WHAT THE TASK REQUIRES:
For the listing below, output exactly the lines from the line with "C5: 6.8nF (CT, GND) -> 6.8nF (VB, VC)" up to and including the line with "R5: 100k (W2, W17) -> 100k (VDD, W33)", and no other lines.
⟨
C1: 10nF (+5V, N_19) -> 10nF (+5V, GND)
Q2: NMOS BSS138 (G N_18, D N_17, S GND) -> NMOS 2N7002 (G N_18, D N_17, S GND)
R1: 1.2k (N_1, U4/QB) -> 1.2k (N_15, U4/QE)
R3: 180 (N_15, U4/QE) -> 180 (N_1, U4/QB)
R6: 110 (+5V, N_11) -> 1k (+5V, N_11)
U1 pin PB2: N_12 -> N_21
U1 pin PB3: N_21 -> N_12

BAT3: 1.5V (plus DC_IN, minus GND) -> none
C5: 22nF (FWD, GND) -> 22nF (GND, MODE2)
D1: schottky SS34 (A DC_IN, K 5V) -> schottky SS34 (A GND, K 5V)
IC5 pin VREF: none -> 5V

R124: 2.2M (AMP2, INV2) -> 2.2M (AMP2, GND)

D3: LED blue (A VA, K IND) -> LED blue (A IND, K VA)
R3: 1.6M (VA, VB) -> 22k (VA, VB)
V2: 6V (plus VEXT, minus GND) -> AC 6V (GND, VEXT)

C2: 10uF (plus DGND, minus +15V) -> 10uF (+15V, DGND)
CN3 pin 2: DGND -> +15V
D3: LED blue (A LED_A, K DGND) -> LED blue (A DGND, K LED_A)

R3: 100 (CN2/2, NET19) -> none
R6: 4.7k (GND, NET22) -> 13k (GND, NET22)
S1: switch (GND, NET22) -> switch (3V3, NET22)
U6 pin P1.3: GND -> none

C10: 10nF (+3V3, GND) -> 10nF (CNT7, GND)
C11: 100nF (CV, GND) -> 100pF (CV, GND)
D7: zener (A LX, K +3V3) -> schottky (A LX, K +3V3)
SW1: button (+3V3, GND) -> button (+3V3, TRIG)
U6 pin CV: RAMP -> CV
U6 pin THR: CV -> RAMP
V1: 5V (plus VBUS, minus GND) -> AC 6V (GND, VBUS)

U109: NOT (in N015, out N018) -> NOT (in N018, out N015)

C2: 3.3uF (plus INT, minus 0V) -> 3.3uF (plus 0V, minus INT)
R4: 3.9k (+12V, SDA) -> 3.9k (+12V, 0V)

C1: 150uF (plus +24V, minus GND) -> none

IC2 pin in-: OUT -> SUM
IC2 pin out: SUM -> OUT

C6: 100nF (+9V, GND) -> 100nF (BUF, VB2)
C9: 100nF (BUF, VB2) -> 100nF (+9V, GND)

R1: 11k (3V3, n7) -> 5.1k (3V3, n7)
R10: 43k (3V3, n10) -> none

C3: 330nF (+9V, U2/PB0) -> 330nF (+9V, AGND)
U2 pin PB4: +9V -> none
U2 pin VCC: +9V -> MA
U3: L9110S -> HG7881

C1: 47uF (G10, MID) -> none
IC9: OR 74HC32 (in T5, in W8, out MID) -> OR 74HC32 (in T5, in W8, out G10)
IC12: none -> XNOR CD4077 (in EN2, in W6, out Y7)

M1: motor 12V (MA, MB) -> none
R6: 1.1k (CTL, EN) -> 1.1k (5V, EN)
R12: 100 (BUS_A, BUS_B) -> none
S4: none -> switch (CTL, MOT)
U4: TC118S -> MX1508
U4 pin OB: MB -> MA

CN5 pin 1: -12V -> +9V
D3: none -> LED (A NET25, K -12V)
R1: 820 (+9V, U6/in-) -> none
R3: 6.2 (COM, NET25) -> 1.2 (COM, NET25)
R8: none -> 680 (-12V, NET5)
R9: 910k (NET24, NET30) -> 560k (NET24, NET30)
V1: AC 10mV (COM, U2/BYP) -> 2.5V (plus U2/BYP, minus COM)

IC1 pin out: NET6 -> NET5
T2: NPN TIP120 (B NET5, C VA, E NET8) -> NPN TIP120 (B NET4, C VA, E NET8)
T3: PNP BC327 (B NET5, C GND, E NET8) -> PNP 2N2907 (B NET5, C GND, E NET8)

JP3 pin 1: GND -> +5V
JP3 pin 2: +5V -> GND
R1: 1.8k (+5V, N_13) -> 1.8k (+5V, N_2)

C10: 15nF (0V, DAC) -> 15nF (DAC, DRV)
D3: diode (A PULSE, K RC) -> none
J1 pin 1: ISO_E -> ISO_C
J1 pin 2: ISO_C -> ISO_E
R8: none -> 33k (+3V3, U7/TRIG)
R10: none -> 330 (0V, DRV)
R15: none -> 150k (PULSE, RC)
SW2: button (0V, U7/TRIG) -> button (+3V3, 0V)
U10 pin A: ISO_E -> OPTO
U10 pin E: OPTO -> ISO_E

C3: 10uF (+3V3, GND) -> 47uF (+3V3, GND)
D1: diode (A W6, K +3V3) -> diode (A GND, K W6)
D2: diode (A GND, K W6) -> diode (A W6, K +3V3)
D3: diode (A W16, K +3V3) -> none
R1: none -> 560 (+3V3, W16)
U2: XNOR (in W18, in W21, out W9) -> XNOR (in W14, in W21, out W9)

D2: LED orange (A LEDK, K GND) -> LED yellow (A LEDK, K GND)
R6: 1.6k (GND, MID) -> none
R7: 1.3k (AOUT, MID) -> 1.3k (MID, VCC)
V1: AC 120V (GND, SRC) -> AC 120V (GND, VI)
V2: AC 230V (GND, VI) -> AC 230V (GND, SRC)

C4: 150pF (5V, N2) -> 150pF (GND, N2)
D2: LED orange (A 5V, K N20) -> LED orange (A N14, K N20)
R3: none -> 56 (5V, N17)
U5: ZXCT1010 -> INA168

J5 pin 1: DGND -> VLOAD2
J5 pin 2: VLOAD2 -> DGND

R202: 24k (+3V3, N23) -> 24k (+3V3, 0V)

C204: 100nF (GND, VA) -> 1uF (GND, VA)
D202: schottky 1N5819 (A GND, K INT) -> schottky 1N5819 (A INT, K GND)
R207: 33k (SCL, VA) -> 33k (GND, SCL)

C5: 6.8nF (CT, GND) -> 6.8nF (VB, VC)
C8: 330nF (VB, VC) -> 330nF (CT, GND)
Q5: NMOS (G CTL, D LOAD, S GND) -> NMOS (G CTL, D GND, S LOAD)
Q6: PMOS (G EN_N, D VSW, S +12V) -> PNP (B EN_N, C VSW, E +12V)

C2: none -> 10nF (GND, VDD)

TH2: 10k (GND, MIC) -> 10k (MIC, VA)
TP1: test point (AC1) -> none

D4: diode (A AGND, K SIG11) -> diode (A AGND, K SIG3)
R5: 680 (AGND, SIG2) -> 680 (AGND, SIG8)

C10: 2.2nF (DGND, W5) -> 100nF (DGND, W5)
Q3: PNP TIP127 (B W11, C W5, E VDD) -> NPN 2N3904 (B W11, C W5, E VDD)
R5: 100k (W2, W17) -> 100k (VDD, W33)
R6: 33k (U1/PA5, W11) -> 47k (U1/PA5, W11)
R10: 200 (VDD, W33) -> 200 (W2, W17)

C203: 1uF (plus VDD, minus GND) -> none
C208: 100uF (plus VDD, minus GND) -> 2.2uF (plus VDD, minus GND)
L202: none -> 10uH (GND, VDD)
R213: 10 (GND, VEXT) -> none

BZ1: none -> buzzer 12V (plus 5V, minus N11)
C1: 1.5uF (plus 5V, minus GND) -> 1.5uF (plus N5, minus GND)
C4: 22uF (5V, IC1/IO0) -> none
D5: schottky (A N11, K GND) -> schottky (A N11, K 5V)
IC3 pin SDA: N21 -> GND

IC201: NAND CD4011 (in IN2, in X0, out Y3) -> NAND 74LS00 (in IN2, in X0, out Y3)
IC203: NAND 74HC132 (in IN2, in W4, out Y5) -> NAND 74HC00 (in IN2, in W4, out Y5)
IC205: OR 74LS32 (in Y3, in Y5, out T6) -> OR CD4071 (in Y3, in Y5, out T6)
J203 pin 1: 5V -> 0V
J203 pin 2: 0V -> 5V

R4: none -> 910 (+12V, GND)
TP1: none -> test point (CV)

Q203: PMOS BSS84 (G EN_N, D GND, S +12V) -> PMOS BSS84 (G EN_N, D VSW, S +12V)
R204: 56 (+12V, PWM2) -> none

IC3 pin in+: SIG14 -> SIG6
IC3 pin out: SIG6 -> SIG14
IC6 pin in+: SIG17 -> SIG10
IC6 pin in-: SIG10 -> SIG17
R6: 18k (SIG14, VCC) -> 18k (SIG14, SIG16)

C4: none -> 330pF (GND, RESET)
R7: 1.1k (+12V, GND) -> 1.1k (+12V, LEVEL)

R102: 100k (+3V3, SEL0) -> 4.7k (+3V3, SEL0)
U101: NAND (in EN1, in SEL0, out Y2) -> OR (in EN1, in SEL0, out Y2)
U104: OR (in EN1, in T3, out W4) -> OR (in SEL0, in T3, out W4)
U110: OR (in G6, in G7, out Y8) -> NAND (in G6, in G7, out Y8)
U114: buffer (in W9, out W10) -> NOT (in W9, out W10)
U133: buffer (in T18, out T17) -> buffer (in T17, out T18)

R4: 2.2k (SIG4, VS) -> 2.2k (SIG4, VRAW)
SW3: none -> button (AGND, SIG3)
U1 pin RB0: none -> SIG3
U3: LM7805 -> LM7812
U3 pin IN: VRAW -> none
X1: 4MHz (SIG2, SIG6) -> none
⟩
EXERCISE ANSWER:
C5: 6.8nF (CT, GND) -> 6.8nF (VB, VC)
C8: 330nF (VB, VC) -> 330nF (CT, GND)
Q5: NMOS (G CTL, D LOAD, S GND) -> NMOS (G CTL, D GND, S LOAD)
Q6: PMOS (G EN_N, D VSW, S +12V) -> PNP (B EN_N, C VSW, E +12V)

C2: none -> 10nF (GND, VDD)

TH2: 10k (GND, MIC) -> 10k (MIC, VA)
TP1: test point (AC1) -> none

D4: diode (A AGND, K SIG11) -> diode (A AGND, K SIG3)
R5: 680 (AGND, SIG2) -> 680 (AGND, SIG8)

C10: 2.2nF (DGND, W5) -> 100nF (DGND, W5)
Q3: PNP TIP127 (B W11, C W5, E VDD) -> NPN 2N3904 (B W11, C W5, E VDD)
R5: 100k (W2, W17) -> 100k (VDD, W33)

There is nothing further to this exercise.